----- Source material -----

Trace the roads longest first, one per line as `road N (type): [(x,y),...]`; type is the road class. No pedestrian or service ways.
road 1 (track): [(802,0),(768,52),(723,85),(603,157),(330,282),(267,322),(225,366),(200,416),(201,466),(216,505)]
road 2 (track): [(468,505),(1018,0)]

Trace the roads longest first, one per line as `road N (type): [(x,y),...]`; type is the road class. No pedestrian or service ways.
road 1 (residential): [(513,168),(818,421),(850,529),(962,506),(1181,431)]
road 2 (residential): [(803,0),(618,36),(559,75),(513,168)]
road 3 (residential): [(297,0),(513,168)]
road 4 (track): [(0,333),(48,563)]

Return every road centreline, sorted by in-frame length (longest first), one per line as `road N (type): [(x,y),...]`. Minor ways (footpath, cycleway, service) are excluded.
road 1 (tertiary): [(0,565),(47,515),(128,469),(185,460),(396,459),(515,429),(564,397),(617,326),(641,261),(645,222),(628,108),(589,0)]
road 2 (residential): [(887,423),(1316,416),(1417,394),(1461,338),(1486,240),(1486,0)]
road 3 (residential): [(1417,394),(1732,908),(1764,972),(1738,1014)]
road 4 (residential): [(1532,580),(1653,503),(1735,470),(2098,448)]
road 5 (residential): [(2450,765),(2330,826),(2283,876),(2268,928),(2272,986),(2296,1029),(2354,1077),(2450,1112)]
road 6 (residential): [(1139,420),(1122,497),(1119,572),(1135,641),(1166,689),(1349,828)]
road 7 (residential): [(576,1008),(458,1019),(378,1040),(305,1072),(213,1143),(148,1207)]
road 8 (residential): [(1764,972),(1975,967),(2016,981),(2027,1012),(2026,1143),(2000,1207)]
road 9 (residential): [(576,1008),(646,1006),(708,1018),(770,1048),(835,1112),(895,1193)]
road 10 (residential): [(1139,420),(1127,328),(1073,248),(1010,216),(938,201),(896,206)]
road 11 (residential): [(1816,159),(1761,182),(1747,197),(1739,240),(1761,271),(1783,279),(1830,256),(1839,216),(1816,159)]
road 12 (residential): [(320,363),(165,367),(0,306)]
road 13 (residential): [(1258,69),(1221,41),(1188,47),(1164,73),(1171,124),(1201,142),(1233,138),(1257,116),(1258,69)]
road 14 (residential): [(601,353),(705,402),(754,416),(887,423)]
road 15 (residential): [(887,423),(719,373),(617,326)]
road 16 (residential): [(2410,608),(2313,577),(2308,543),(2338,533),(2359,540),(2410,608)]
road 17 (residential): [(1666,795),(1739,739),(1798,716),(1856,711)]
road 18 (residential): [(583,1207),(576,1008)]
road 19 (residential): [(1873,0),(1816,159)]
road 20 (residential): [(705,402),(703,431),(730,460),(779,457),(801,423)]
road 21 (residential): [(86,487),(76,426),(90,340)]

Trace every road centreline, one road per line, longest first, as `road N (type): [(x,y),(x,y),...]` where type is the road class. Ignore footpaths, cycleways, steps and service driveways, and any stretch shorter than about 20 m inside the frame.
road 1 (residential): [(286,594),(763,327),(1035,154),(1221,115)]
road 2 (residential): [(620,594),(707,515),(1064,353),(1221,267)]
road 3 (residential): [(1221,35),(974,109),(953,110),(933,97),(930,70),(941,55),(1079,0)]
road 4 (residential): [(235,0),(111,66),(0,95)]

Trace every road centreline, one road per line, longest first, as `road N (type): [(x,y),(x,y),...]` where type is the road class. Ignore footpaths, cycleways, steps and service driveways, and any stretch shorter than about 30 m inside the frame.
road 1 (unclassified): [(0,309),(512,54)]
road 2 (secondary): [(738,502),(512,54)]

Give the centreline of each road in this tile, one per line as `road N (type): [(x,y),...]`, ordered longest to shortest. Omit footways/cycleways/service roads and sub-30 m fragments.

-----

- [Work order]: Output the records exactly.

- [Response box]:
Trace the roads longest first, one per line as `road N (type): [(x,y),...]`; type is the road class. No pedestrian or service ways.
road 1 (track): [(802,0),(768,52),(723,85),(603,157),(330,282),(267,322),(225,366),(200,416),(201,466),(216,505)]
road 2 (track): [(468,505),(1018,0)]

Trace the roads longest first, one per line as `road N (type): [(x,y),...]`; type is the road class. No pedestrian or service ways.
road 1 (residential): [(513,168),(818,421),(850,529),(962,506),(1181,431)]
road 2 (residential): [(803,0),(618,36),(559,75),(513,168)]
road 3 (residential): [(297,0),(513,168)]
road 4 (track): [(0,333),(48,563)]

Return every road centreline, sorted by in-frame length (longest first), one per line as `road N (type): [(x,y),...]`. Minor ways (footpath, cycleway, service) are excluded.
road 1 (tertiary): [(0,565),(47,515),(128,469),(185,460),(396,459),(515,429),(564,397),(617,326),(641,261),(645,222),(628,108),(589,0)]
road 2 (residential): [(887,423),(1316,416),(1417,394),(1461,338),(1486,240),(1486,0)]
road 3 (residential): [(1417,394),(1732,908),(1764,972),(1738,1014)]
road 4 (residential): [(1532,580),(1653,503),(1735,470),(2098,448)]
road 5 (residential): [(2450,765),(2330,826),(2283,876),(2268,928),(2272,986),(2296,1029),(2354,1077),(2450,1112)]
road 6 (residential): [(1139,420),(1122,497),(1119,572),(1135,641),(1166,689),(1349,828)]
road 7 (residential): [(576,1008),(458,1019),(378,1040),(305,1072),(213,1143),(148,1207)]
road 8 (residential): [(1764,972),(1975,967),(2016,981),(2027,1012),(2026,1143),(2000,1207)]
road 9 (residential): [(576,1008),(646,1006),(708,1018),(770,1048),(835,1112),(895,1193)]
road 10 (residential): [(1139,420),(1127,328),(1073,248),(1010,216),(938,201),(896,206)]
road 11 (residential): [(1816,159),(1761,182),(1747,197),(1739,240),(1761,271),(1783,279),(1830,256),(1839,216),(1816,159)]
road 12 (residential): [(320,363),(165,367),(0,306)]
road 13 (residential): [(1258,69),(1221,41),(1188,47),(1164,73),(1171,124),(1201,142),(1233,138),(1257,116),(1258,69)]
road 14 (residential): [(601,353),(705,402),(754,416),(887,423)]
road 15 (residential): [(887,423),(719,373),(617,326)]
road 16 (residential): [(2410,608),(2313,577),(2308,543),(2338,533),(2359,540),(2410,608)]
road 17 (residential): [(1666,795),(1739,739),(1798,716),(1856,711)]
road 18 (residential): [(583,1207),(576,1008)]
road 19 (residential): [(1873,0),(1816,159)]
road 20 (residential): [(705,402),(703,431),(730,460),(779,457),(801,423)]
road 21 (residential): [(86,487),(76,426),(90,340)]

Trace every road centreline, one road per line, longest first, as `road N (type): [(x,y),(x,y),...]` where type is the road class. Ignore footpaths, cycleways, steps and service driveways, and any stretch shorter than about 20 m inside the frame.
road 1 (residential): [(286,594),(763,327),(1035,154),(1221,115)]
road 2 (residential): [(620,594),(707,515),(1064,353),(1221,267)]
road 3 (residential): [(1221,35),(974,109),(953,110),(933,97),(930,70),(941,55),(1079,0)]
road 4 (residential): [(235,0),(111,66),(0,95)]

Trace every road centreline, one road per line, longest first, as `road N (type): [(x,y),(x,y),...]` where type is the road class. Ignore footpaths, cycleways, steps and service driveways, and any stretch shorter than about 30 m inside the frame.
road 1 (unclassified): [(0,309),(512,54)]
road 2 (secondary): [(738,502),(512,54)]

Give the centreline of each road in this tile, one per line as `road N (type): [(x,y),...]`, ordered longest to shortest. Omit footways/cycleways/service roads and sub-30 m fragments.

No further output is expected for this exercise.